WHAT THIS TASK INVOLVES ::
Lay out everything from the start of the records down to the line containing "This screenshot has height=540, width=960. What" as a numbered list, leaving out any blank lines.

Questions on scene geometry
_ _ _

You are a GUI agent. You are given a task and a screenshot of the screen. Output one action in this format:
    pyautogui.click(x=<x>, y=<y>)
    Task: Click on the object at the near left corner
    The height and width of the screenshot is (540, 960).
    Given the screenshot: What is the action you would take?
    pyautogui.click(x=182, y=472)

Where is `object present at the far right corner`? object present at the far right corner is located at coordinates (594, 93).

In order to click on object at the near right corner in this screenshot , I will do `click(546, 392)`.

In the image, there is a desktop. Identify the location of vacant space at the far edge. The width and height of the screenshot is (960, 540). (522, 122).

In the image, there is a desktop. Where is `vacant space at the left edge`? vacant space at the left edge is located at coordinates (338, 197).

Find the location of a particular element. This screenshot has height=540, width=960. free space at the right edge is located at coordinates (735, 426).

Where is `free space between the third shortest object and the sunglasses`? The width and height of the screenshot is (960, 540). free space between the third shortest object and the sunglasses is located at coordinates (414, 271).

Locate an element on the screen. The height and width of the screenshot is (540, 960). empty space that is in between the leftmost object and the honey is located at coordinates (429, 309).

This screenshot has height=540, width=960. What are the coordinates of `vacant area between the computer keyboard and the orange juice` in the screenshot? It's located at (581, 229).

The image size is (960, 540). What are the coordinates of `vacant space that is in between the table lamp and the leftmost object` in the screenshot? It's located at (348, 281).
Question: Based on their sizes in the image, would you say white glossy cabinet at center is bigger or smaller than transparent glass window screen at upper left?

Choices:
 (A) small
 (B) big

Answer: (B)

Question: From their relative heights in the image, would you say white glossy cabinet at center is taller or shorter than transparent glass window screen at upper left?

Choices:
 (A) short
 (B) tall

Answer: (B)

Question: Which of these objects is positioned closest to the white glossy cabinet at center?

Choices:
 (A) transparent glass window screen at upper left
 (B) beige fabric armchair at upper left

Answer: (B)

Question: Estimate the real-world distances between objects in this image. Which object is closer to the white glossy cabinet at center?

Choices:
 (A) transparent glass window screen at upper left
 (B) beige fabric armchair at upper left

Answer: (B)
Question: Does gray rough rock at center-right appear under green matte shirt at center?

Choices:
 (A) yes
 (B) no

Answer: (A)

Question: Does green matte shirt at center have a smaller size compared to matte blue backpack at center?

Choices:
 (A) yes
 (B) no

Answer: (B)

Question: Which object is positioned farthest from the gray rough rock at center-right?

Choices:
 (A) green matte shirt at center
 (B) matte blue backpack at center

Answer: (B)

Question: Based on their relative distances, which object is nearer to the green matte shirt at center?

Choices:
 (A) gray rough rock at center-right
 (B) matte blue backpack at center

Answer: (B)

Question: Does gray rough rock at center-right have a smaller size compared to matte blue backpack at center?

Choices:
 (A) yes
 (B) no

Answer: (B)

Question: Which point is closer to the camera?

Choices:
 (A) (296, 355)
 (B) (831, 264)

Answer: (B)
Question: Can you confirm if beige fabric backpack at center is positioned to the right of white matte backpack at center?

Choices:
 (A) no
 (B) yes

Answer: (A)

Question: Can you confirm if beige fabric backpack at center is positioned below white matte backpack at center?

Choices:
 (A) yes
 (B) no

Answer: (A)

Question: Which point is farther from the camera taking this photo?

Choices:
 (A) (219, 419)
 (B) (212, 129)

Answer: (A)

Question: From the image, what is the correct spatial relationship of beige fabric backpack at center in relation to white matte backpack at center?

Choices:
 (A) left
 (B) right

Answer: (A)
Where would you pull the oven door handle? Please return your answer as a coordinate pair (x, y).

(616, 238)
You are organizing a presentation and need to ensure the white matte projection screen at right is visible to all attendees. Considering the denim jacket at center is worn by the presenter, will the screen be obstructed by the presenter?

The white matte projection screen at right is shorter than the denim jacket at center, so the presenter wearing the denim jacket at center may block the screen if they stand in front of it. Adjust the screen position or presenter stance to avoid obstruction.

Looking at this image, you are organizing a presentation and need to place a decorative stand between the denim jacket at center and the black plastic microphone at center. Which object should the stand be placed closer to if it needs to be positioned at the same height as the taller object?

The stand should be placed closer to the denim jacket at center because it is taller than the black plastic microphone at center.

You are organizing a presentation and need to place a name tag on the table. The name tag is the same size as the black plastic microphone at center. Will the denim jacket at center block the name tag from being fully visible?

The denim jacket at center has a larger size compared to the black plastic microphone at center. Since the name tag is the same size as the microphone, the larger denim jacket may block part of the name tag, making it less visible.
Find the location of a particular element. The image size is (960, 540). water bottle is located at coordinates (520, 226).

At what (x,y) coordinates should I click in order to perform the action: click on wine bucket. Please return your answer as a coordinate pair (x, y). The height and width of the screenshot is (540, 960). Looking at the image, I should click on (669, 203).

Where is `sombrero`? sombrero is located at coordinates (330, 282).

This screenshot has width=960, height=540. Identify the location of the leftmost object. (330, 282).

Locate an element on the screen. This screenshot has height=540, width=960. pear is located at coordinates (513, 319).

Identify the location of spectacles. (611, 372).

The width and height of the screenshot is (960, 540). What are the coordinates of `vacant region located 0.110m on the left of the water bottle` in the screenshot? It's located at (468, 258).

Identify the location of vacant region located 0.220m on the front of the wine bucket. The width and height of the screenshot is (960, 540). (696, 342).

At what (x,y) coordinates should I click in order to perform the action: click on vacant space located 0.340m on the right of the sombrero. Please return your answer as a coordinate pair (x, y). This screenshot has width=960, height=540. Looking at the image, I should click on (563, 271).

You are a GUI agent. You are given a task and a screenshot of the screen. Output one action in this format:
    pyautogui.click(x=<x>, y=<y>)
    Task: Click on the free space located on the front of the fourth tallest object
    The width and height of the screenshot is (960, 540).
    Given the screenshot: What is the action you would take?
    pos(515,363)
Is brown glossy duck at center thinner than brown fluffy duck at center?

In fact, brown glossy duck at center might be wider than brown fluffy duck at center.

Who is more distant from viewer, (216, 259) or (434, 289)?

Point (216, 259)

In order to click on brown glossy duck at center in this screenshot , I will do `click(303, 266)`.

_ _ _

SOLUTION TO THIS PROBLEM ::
1. You are a GUI agent. You are given a task and a screenshot of the screen. Output one action in this format:
2.     pyautogui.click(x=<x>, y=<y>)
3.     Task: Click on the object at the near left corner
4.     The height and width of the screenshot is (540, 960).
5.     Given the screenshot: What is the action you would take?
6.     pyautogui.click(x=182, y=472)
7. Where is `object present at the far right corner`? object present at the far right corner is located at coordinates (594, 93).
8. In order to click on object at the near right corner in this screenshot , I will do `click(546, 392)`.
9. In the image, there is a desktop. Identify the location of vacant space at the far edge. The width and height of the screenshot is (960, 540). (522, 122).
10. In the image, there is a desktop. Where is `vacant space at the left edge`? vacant space at the left edge is located at coordinates (338, 197).
11. Find the location of a particular element. This screenshot has height=540, width=960. free space at the right edge is located at coordinates (735, 426).
12. Where is `free space between the third shortest object and the sunglasses`? The width and height of the screenshot is (960, 540). free space between the third shortest object and the sunglasses is located at coordinates (414, 271).
13. Locate an element on the screen. The height and width of the screenshot is (540, 960). empty space that is in between the leftmost object and the honey is located at coordinates (429, 309).
14. This screenshot has height=540, width=960. What are the coordinates of `vacant area between the computer keyboard and the orange juice` in the screenshot? It's located at (581, 229).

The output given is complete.